§ TASK DETAILS
All records are to be transcribed in full; any pictures among them are to be skipped.

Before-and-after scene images

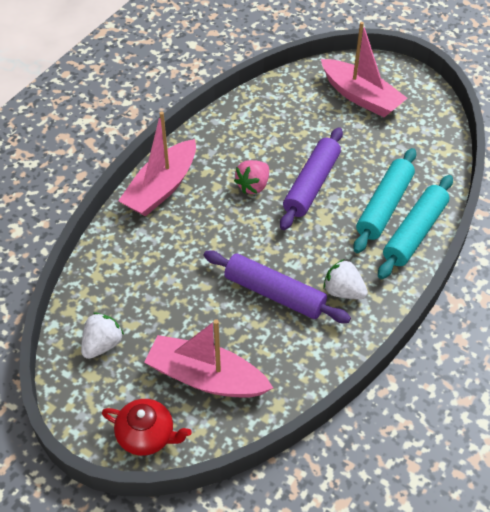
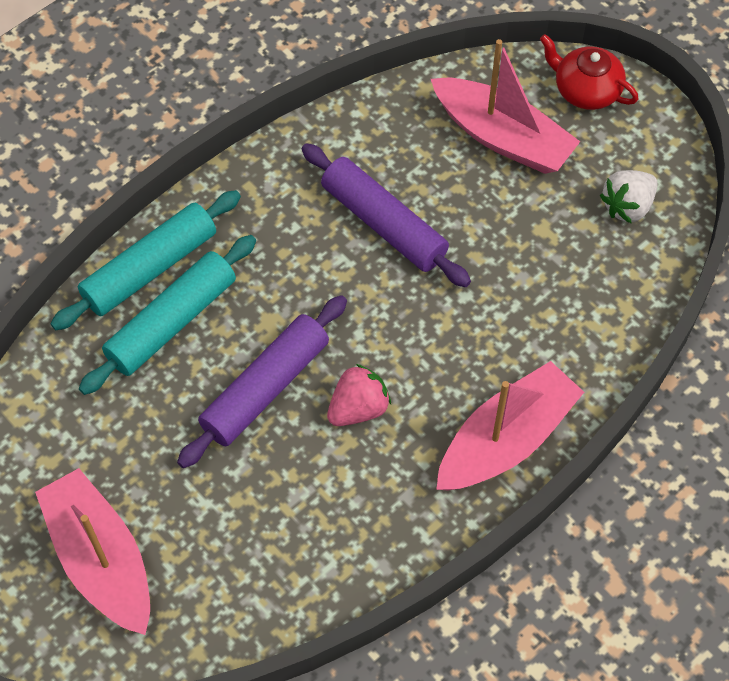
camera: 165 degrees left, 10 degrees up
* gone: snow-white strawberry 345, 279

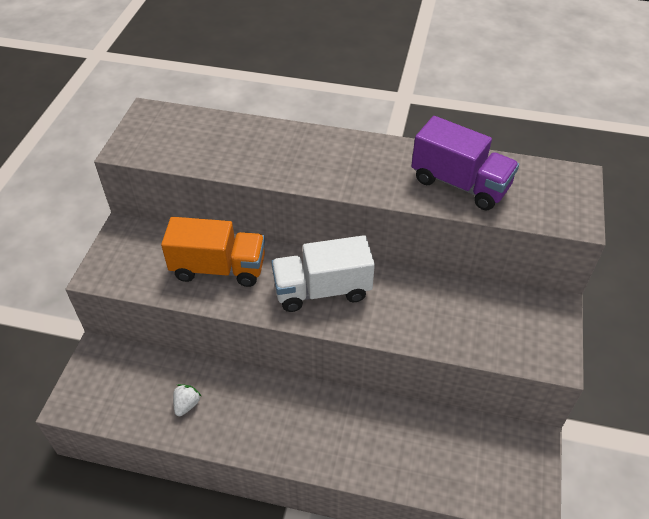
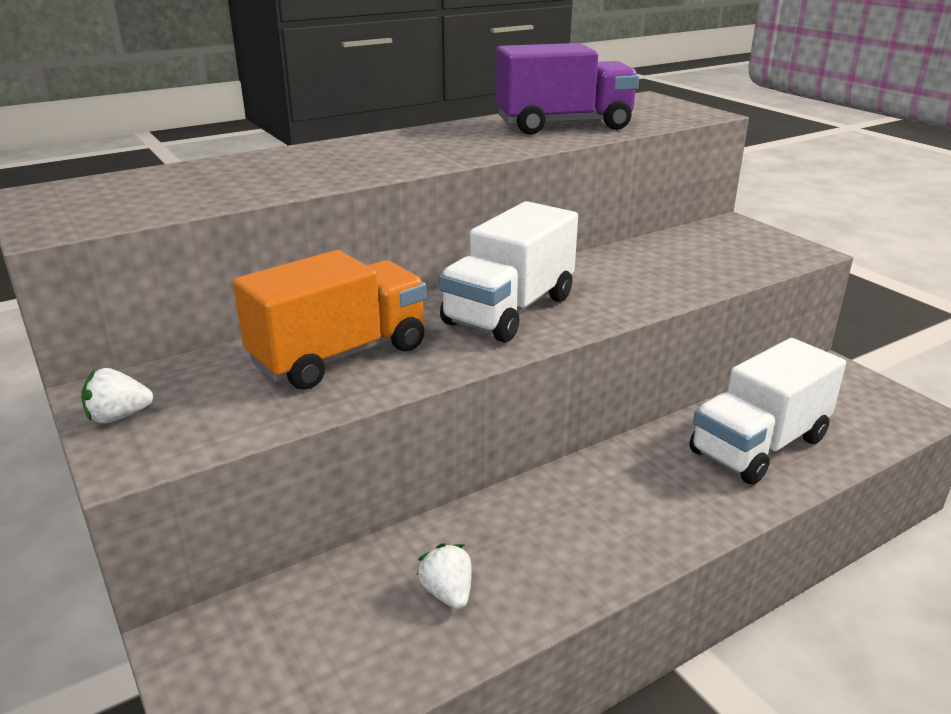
camera: 45 degrees left, 20 degrees down
* new: snow-white strawberry 117, 395
* new: snow-white toy truck 767, 411

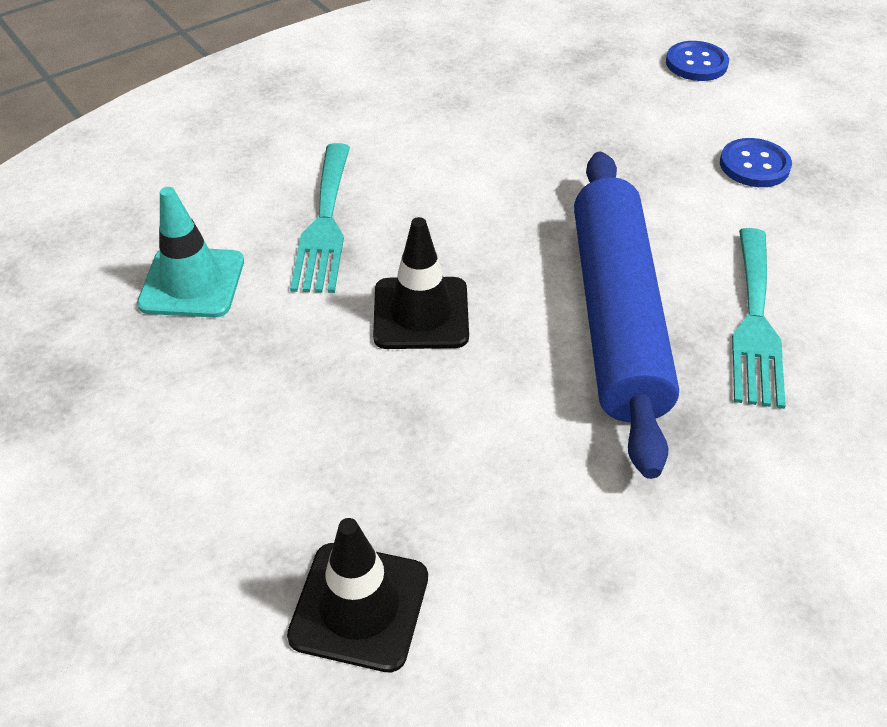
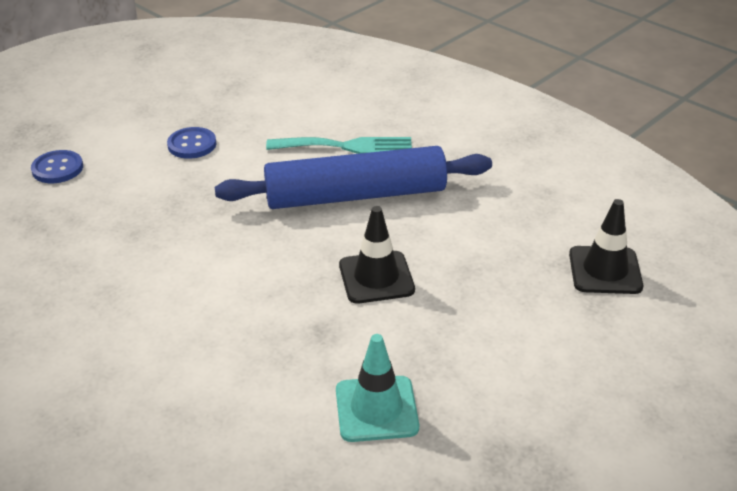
camera: 100 degrees left, 10 degrees down
* gone: aqua fork 320, 218

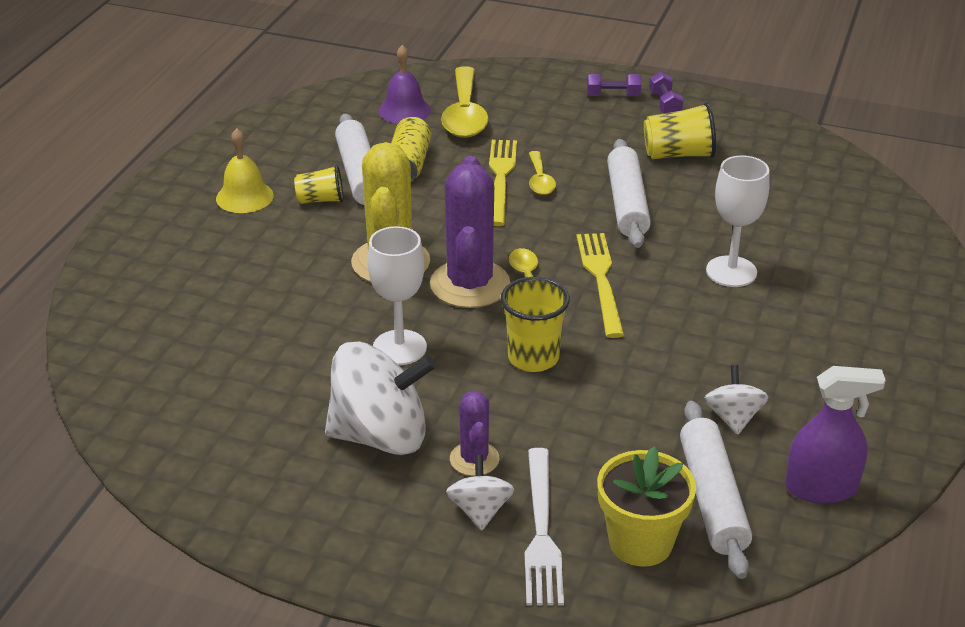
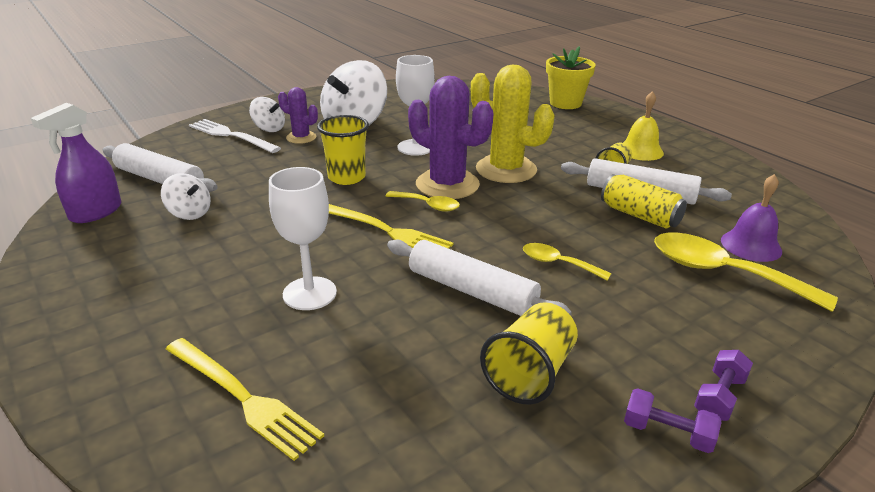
camera: 125 degrees right, 5 degrees down
* shifted: golden fork 503, 183 to 245, 399
* shifted: golden potted plant 646, 507 to 570, 77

§ WRITTEN ANSWER
camera: 165 degrees left, 10 degrees up
* gone: snow-white strawberry 345, 279

camera: 45 degrees left, 20 degrees down
* new: snow-white strawberry 117, 395
* new: snow-white toy truck 767, 411

camera: 100 degrees left, 10 degrees down
* gone: aqua fork 320, 218

camera: 125 degrees right, 5 degrees down
* shifted: golden fork 503, 183 to 245, 399
* shifted: golden potted plant 646, 507 to 570, 77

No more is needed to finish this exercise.